About this exercise: Look through the data below, and copy each line that carries the word "switch".

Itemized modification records

════

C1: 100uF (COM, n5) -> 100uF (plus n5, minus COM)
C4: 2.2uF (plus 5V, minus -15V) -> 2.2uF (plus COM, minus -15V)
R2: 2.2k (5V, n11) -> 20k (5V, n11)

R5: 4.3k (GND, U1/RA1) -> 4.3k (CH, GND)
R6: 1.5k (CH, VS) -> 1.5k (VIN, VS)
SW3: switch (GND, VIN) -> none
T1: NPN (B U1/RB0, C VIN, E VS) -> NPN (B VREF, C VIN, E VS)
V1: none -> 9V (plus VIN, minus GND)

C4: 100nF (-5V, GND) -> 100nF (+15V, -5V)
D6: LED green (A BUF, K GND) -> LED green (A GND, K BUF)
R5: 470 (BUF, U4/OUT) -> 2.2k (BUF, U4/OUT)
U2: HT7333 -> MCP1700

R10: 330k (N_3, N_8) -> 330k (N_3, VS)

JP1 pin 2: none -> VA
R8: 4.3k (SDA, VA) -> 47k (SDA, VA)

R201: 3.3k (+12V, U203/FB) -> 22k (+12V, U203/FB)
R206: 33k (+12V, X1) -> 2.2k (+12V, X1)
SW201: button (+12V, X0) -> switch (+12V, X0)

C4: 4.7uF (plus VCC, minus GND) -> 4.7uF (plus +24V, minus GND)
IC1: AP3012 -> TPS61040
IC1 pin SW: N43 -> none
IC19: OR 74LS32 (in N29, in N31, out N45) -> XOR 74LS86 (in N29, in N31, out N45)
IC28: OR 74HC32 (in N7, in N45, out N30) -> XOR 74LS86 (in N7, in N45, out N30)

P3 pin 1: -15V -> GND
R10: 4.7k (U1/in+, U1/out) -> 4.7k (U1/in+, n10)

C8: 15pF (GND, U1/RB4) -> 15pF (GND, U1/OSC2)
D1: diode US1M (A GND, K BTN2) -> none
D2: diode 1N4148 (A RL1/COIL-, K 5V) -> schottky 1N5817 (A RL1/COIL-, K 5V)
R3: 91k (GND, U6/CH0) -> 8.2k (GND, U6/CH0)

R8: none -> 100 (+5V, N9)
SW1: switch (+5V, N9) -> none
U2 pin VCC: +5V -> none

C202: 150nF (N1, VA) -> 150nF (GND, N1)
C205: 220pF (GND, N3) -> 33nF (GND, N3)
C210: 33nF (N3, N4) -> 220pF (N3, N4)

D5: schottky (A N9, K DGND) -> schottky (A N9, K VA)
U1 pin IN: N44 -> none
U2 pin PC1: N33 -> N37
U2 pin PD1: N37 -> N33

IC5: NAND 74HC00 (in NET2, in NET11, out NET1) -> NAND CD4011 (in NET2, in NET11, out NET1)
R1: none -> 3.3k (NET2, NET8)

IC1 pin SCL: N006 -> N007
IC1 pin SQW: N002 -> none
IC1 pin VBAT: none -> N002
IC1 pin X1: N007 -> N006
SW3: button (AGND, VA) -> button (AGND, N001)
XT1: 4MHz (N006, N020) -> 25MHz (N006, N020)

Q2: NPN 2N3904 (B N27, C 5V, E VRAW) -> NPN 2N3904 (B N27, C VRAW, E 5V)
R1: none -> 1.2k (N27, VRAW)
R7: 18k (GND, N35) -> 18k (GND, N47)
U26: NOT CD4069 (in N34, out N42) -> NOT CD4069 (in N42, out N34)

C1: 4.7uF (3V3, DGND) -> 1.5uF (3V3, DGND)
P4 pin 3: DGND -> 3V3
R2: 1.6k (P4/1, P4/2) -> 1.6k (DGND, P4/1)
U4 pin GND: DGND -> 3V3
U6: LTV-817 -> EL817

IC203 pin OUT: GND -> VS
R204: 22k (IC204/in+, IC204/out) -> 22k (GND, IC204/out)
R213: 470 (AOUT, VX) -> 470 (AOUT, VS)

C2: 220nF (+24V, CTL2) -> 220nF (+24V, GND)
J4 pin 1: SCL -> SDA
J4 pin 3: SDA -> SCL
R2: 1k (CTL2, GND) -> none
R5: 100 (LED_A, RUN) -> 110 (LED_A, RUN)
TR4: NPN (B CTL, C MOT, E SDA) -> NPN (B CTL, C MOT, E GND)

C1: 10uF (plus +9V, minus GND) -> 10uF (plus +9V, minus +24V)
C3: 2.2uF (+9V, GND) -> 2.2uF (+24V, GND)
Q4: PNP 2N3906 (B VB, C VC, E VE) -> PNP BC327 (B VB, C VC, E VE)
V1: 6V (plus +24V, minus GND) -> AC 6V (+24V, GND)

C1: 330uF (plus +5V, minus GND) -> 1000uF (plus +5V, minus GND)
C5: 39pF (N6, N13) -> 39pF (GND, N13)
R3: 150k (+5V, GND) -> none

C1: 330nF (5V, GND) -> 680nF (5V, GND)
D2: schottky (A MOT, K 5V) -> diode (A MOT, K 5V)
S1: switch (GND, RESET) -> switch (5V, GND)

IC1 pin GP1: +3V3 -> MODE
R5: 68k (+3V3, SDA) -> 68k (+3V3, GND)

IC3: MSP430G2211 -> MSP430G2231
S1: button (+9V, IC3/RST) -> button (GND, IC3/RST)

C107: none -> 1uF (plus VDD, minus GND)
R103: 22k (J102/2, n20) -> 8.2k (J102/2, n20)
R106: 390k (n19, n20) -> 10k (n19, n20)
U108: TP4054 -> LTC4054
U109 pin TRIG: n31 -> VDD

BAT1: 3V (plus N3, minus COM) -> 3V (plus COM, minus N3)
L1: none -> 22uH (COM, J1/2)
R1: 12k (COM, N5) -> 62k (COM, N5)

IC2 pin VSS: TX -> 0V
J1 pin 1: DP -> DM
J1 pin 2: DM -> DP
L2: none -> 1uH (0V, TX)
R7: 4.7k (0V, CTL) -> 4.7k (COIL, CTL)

════

Answer box:
SW3: switch (GND, VIN) -> none
SW201: button (+12V, X0) -> switch (+12V, X0)
SW1: switch (+5V, N9) -> none
S1: switch (GND, RESET) -> switch (5V, GND)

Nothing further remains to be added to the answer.